Stored items from a collection
======

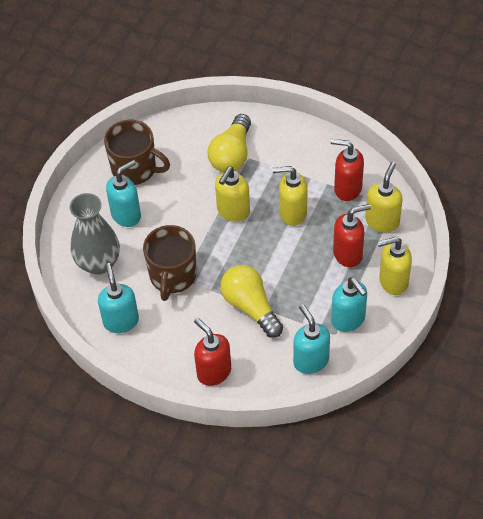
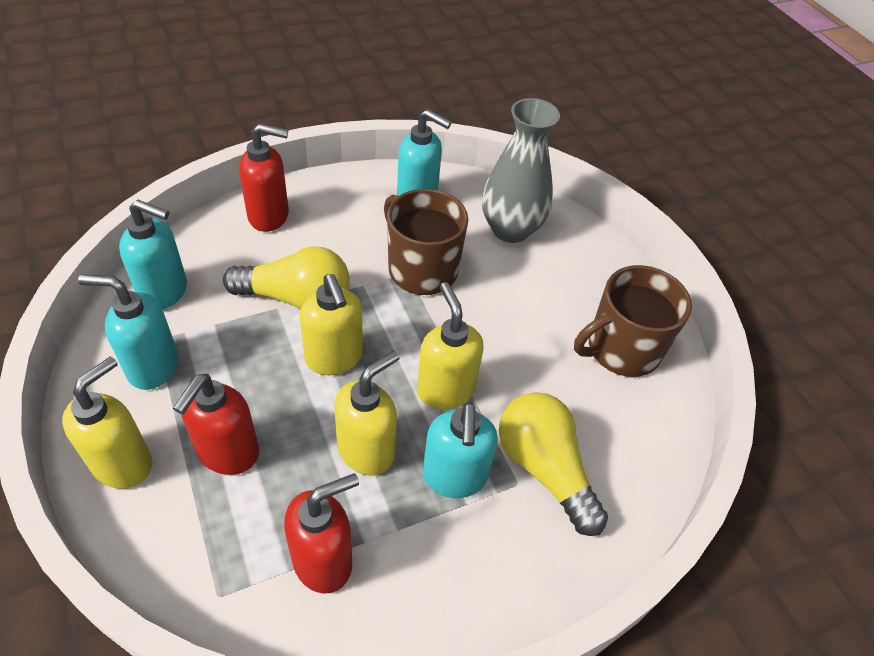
camera: 125 degrees right, 5 degrees down
(126, 215) = (553, 293): turquoise soap dispenser -> turquoise soap dispenser (454, 477)
(382, 221) = (216, 549): yellow soap dispenser -> yellow soap dispenser (334, 358)

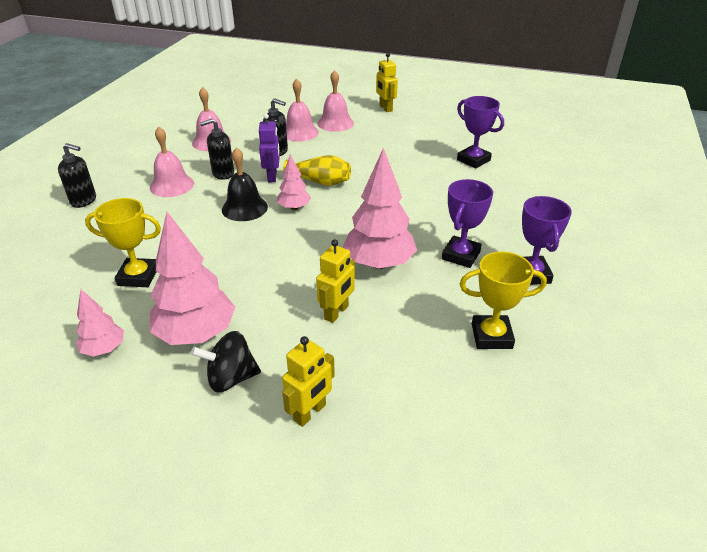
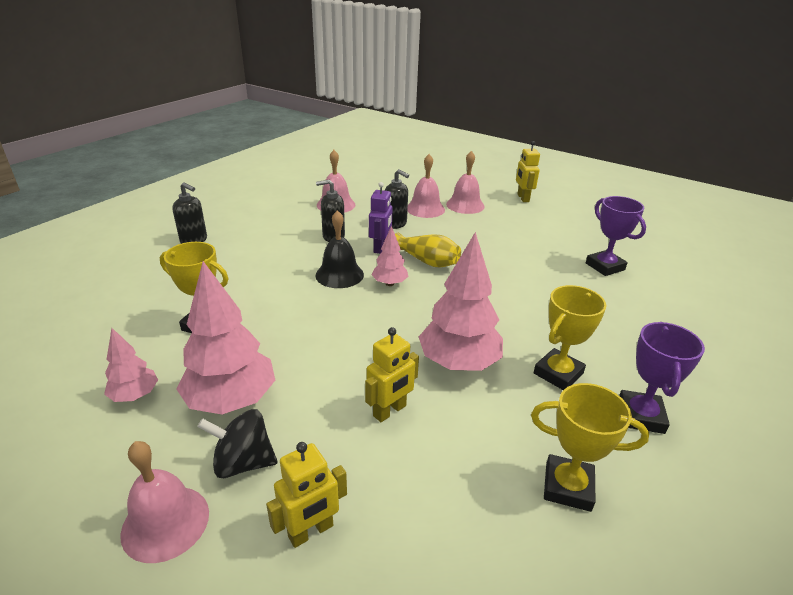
camera: 15 degrees right, 5 degrees down
(172, 185) = (280, 240): pink bell -> pink bell (165, 522)
(460, 255) = (558, 373): purple trophy -> yellow trophy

======

- REQUIRED ACTION: All of the records above are to be copied exactly, minus the pictures.

- EXERCISE RESULT:
camera: 125 degrees right, 5 degrees down
(126, 215) = (553, 293): turquoise soap dispenser -> turquoise soap dispenser (454, 477)
(382, 221) = (216, 549): yellow soap dispenser -> yellow soap dispenser (334, 358)

camera: 15 degrees right, 5 degrees down
(172, 185) = (280, 240): pink bell -> pink bell (165, 522)
(460, 255) = (558, 373): purple trophy -> yellow trophy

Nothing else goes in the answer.